### WHAT IS REQUIRED
Your copy should hold exactly the lines from the one containing "none -> cyan brick F2 level 1" through the last line of the entries, and no pictures.

★ ★ ★ ★ ★

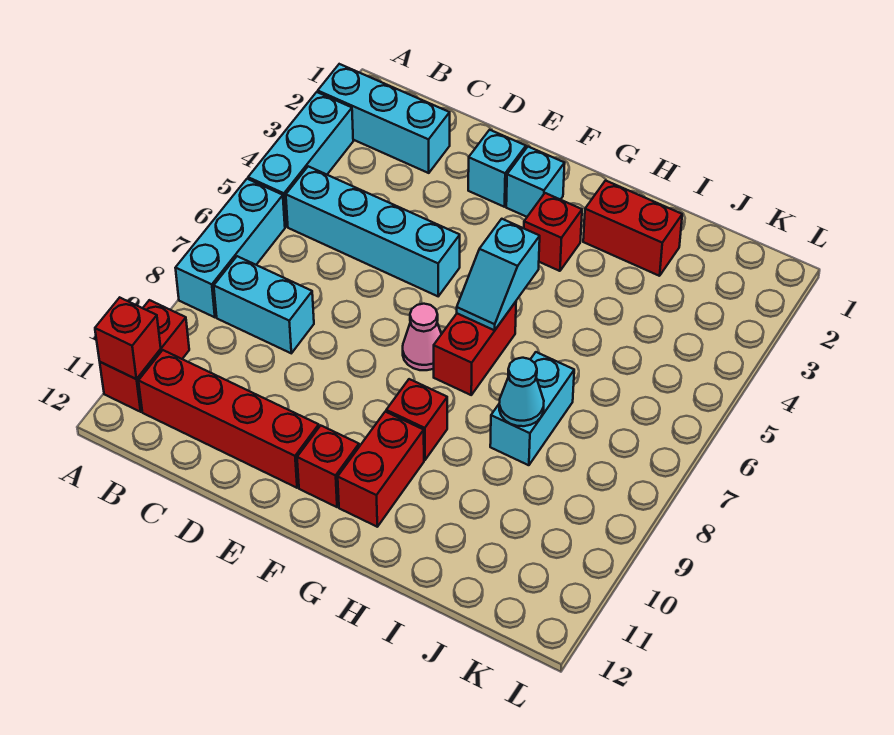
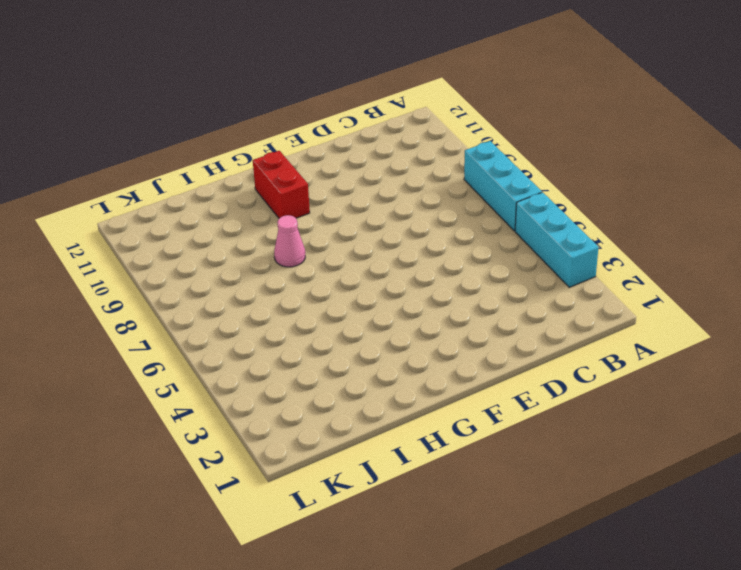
pink cone H8 level 1 -> pink cone F7 level 1
none -> cyan brick A2:C2 level 1
none -> red brick A10:A11 level 1
none -> cyan brick B5:E5 level 1

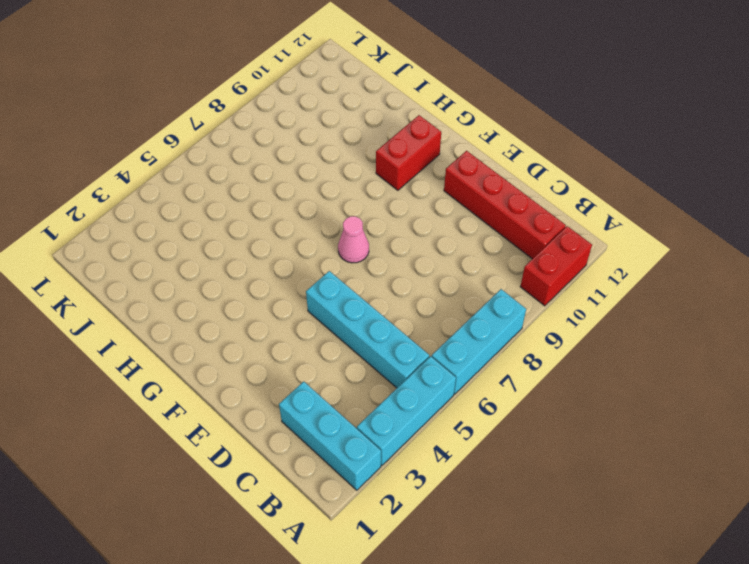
none -> cyan brick B8:C8 level 1
none -> cyan brick E2 level 1
none -> cyan brick F2 level 1

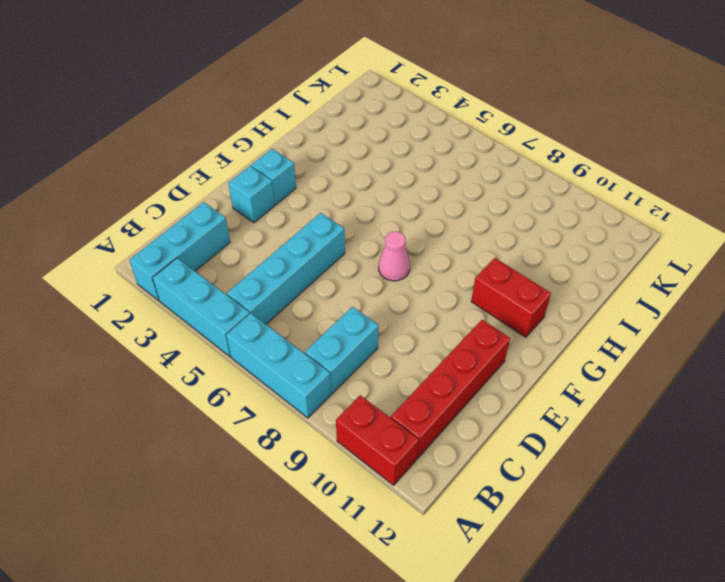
none -> red brick F11 level 1
none -> red brick G3 level 1
none -> red brick G6:G7 level 1

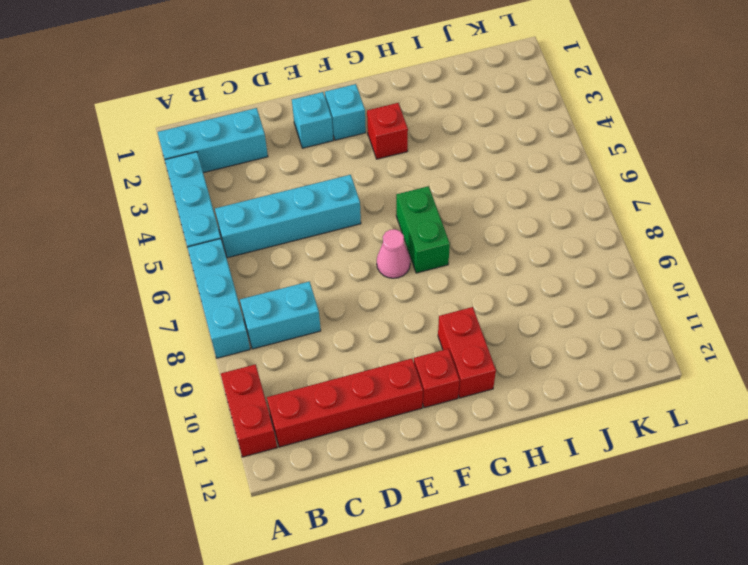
green brick G6:G7 level 1 -> red brick G6:G7 level 1
none -> red brick G9 level 1
none -> red brick H2:I2 level 1
none -> cyan brick I7:I8 level 1

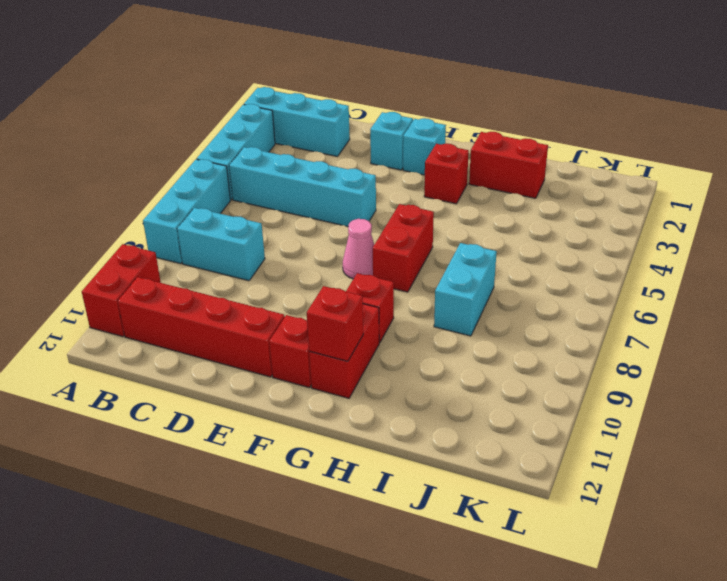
red brick G11 level 2 -> red brick A11 level 2
none -> cyan slope G5:G6 level 2 top 5
none -> cyan cone I8 level 2

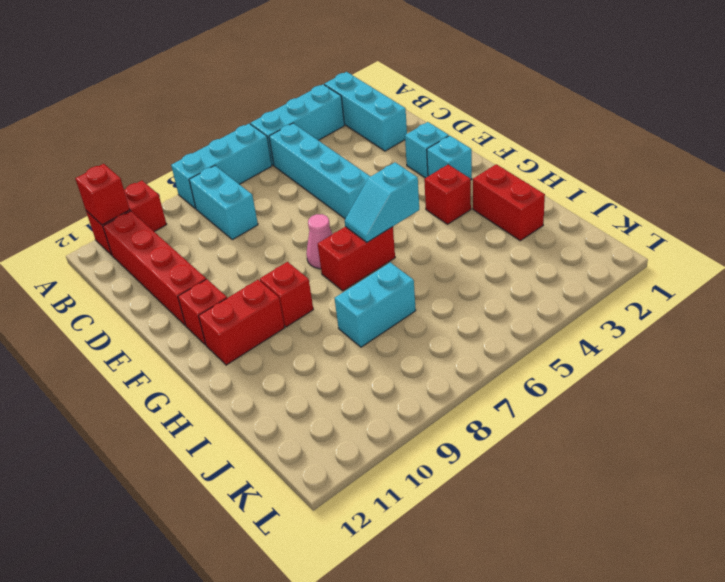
none -> cyan cone I8 level 2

★ ★ ★ ★ ★

### EXERCISE RESPONSE
none -> cyan brick F2 level 1

none -> red brick F11 level 1
none -> red brick G3 level 1
none -> red brick G6:G7 level 1

green brick G6:G7 level 1 -> red brick G6:G7 level 1
none -> red brick G9 level 1
none -> red brick H2:I2 level 1
none -> cyan brick I7:I8 level 1

red brick G11 level 2 -> red brick A11 level 2
none -> cyan slope G5:G6 level 2 top 5
none -> cyan cone I8 level 2

none -> cyan cone I8 level 2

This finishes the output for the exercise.